The entries below contain a line with "brown line: (61, 118) -> (46, 129), moved" and a line with "yellow pentagon: (1561, 288)". Retype exactly everything from the first down to the second, both included, and nothing else.

GIVEN ENTRIES:

--- --- ---

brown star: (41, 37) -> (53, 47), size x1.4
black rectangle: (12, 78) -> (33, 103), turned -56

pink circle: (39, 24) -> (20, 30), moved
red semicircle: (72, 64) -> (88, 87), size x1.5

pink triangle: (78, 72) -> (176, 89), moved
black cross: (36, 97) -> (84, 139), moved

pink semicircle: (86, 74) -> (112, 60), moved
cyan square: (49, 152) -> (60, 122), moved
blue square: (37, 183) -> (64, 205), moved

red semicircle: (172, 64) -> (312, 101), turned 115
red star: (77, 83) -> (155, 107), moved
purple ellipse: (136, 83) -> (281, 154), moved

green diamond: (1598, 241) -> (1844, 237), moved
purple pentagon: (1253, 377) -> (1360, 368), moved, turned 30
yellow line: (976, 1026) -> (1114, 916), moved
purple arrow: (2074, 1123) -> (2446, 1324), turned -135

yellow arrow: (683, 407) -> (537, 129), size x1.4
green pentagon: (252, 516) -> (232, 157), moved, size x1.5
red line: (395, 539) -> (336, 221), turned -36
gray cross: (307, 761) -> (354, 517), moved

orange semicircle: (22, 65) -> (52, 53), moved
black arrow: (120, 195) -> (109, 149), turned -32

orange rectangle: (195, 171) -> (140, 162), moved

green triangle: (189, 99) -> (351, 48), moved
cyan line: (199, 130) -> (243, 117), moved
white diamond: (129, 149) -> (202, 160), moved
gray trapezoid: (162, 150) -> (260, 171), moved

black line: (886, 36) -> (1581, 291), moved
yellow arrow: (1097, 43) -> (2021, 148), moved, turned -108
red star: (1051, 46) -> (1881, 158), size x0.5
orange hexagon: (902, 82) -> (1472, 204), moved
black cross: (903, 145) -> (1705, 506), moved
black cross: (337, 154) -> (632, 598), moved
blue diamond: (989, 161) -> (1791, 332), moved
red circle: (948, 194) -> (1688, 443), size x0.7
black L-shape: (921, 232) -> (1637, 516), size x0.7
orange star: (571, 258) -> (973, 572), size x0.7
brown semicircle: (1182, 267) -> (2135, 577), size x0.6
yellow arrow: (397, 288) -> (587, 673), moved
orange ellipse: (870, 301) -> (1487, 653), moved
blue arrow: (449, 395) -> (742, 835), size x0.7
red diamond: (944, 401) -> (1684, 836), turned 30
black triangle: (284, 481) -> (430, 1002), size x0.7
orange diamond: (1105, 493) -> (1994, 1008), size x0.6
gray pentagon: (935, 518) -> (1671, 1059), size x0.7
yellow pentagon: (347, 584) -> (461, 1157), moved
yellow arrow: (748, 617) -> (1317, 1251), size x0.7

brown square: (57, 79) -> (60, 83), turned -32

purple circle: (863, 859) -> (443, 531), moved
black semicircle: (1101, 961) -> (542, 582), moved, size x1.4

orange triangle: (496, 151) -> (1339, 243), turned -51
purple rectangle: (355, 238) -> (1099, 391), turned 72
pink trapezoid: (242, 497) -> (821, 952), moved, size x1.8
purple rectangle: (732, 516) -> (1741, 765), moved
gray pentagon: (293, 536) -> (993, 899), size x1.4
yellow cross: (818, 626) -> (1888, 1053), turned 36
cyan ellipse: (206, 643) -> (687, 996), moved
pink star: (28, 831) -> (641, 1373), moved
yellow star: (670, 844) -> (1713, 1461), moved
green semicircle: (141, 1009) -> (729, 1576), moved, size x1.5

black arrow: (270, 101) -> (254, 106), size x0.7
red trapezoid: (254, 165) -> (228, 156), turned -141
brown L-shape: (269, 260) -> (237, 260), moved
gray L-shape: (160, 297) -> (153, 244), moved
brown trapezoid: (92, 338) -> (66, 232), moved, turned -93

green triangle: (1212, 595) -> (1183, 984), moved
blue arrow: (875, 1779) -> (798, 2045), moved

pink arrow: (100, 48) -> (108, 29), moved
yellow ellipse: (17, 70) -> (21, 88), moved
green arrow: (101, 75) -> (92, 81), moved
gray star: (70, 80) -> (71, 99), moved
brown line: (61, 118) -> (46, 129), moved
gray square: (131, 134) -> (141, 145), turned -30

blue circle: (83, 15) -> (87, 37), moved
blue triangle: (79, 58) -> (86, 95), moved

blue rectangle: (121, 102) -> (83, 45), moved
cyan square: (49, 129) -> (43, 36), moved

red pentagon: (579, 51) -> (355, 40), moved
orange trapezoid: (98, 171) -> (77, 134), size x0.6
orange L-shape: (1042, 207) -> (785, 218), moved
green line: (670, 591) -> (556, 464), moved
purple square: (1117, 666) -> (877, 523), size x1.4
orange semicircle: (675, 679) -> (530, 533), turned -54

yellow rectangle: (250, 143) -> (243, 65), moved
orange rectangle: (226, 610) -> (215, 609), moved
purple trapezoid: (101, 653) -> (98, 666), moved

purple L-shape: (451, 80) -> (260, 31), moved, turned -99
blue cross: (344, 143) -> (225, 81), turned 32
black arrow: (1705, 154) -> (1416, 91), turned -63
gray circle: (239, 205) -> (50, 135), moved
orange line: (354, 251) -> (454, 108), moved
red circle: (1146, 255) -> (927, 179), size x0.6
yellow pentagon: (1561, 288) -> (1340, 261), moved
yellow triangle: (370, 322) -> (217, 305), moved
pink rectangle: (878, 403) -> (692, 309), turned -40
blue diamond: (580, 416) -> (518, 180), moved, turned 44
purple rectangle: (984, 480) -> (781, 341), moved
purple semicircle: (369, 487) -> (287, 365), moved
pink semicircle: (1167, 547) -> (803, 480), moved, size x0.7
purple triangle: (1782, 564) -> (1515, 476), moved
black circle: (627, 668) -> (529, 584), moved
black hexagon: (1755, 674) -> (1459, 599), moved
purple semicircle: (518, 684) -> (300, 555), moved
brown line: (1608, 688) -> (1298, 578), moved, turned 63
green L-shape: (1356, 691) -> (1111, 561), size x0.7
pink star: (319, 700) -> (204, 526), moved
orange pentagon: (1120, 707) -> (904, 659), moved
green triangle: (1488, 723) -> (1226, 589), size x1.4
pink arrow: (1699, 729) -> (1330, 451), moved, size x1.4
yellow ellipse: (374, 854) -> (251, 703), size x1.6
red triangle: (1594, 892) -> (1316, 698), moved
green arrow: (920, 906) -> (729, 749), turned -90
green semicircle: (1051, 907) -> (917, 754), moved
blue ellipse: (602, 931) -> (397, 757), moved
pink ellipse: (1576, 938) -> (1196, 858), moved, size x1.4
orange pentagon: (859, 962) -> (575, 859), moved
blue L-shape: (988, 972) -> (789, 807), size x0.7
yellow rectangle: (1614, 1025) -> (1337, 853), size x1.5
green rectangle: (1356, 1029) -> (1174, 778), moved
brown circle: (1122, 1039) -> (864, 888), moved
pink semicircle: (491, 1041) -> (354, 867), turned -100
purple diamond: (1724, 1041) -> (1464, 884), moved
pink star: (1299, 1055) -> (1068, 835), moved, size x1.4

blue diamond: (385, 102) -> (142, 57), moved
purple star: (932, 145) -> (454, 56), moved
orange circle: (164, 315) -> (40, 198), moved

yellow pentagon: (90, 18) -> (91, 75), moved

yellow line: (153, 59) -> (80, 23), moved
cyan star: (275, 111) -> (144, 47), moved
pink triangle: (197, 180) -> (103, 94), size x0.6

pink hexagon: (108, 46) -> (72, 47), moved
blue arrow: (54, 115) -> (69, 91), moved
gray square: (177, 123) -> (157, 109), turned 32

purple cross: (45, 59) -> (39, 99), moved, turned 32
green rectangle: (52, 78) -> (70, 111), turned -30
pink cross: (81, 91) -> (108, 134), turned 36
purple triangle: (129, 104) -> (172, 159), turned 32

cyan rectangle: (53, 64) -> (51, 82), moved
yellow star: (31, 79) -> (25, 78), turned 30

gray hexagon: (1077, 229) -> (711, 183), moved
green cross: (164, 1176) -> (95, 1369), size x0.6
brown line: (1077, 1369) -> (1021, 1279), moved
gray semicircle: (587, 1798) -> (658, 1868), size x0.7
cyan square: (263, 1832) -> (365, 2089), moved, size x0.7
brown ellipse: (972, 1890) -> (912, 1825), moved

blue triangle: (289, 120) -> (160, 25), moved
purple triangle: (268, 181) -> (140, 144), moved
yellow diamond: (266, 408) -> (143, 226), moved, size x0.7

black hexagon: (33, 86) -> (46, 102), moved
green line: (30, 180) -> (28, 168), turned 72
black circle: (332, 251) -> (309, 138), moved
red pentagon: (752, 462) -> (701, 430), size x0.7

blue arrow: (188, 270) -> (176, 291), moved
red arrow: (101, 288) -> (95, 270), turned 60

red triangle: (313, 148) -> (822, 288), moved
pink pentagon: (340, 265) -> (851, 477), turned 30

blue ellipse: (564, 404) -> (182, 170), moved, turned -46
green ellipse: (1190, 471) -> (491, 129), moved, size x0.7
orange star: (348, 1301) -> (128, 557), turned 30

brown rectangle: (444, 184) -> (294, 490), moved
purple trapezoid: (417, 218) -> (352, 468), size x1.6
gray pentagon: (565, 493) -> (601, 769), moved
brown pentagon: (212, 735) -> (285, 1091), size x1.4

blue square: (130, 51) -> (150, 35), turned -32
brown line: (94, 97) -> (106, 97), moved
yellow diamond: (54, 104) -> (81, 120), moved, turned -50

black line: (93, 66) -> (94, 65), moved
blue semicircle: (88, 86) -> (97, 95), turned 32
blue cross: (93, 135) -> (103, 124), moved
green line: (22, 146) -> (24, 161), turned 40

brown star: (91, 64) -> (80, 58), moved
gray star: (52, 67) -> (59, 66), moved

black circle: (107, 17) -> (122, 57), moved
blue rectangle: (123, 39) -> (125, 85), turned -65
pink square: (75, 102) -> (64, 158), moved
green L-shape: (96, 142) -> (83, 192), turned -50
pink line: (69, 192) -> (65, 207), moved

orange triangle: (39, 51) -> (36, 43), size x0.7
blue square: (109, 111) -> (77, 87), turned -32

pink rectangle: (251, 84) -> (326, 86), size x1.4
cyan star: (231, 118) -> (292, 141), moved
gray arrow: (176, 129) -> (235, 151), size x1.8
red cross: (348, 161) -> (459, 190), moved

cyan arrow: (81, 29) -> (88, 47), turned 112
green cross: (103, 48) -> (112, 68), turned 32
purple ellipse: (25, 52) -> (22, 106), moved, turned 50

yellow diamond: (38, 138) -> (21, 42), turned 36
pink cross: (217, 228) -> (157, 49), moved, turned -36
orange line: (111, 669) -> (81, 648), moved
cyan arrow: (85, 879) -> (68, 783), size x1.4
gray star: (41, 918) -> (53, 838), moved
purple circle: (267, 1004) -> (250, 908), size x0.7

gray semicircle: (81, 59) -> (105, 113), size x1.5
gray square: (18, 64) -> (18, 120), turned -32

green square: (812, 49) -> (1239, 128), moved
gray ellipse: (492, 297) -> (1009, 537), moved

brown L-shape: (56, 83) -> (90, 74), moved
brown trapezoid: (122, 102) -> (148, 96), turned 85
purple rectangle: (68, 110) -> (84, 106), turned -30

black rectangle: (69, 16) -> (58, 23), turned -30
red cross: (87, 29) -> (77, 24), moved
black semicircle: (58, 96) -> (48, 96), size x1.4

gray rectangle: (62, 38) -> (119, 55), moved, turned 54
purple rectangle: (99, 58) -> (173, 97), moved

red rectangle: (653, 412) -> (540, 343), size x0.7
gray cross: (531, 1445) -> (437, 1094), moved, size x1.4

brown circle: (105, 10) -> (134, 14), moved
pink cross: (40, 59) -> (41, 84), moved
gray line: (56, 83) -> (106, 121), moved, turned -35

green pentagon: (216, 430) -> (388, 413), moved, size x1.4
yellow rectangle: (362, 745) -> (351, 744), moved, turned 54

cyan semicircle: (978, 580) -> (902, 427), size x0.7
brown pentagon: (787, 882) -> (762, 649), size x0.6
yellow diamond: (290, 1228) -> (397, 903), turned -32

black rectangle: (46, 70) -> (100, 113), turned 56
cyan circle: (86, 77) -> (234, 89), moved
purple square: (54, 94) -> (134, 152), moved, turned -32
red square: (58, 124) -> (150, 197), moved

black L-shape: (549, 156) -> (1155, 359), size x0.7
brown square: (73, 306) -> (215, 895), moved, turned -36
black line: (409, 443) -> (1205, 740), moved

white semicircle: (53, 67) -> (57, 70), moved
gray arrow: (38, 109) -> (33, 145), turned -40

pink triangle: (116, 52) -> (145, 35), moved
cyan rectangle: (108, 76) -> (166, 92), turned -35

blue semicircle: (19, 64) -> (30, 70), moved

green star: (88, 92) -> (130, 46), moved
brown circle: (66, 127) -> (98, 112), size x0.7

--- --- ---

TASK RESULT:
brown line: (61, 118) -> (46, 129), moved
gray square: (131, 134) -> (141, 145), turned -30

blue circle: (83, 15) -> (87, 37), moved
blue triangle: (79, 58) -> (86, 95), moved

blue rectangle: (121, 102) -> (83, 45), moved
cyan square: (49, 129) -> (43, 36), moved

red pentagon: (579, 51) -> (355, 40), moved
orange trapezoid: (98, 171) -> (77, 134), size x0.6
orange L-shape: (1042, 207) -> (785, 218), moved
green line: (670, 591) -> (556, 464), moved
purple square: (1117, 666) -> (877, 523), size x1.4
orange semicircle: (675, 679) -> (530, 533), turned -54

yellow rectangle: (250, 143) -> (243, 65), moved
orange rectangle: (226, 610) -> (215, 609), moved
purple trapezoid: (101, 653) -> (98, 666), moved

purple L-shape: (451, 80) -> (260, 31), moved, turned -99
blue cross: (344, 143) -> (225, 81), turned 32
black arrow: (1705, 154) -> (1416, 91), turned -63
gray circle: (239, 205) -> (50, 135), moved
orange line: (354, 251) -> (454, 108), moved
red circle: (1146, 255) -> (927, 179), size x0.6
yellow pentagon: (1561, 288) -> (1340, 261), moved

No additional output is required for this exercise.